──────── Supplied information ────────

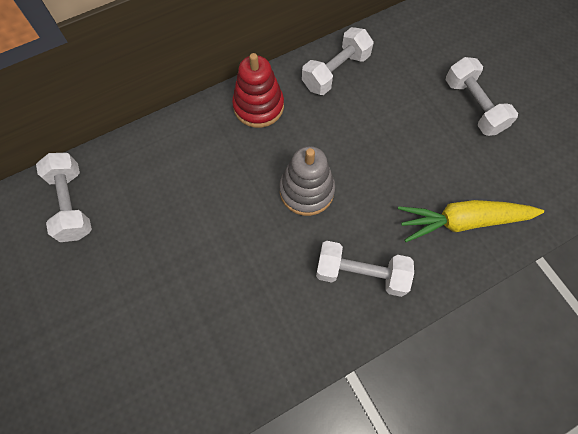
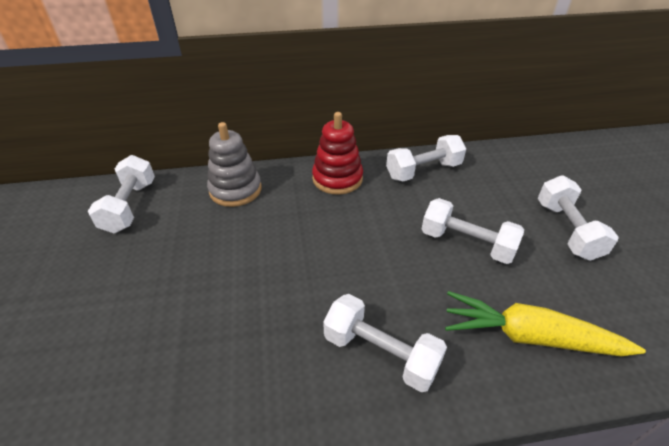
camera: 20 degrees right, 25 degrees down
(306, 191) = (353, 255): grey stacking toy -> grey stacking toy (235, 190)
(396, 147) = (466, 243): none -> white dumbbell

────────

**Work request**: Beginning at the line with "(306, 191) = (353, 255): grey", write out each line exactly as it stands until the listing ends, and add nothing.

**Task result**:
(306, 191) = (353, 255): grey stacking toy -> grey stacking toy (235, 190)
(396, 147) = (466, 243): none -> white dumbbell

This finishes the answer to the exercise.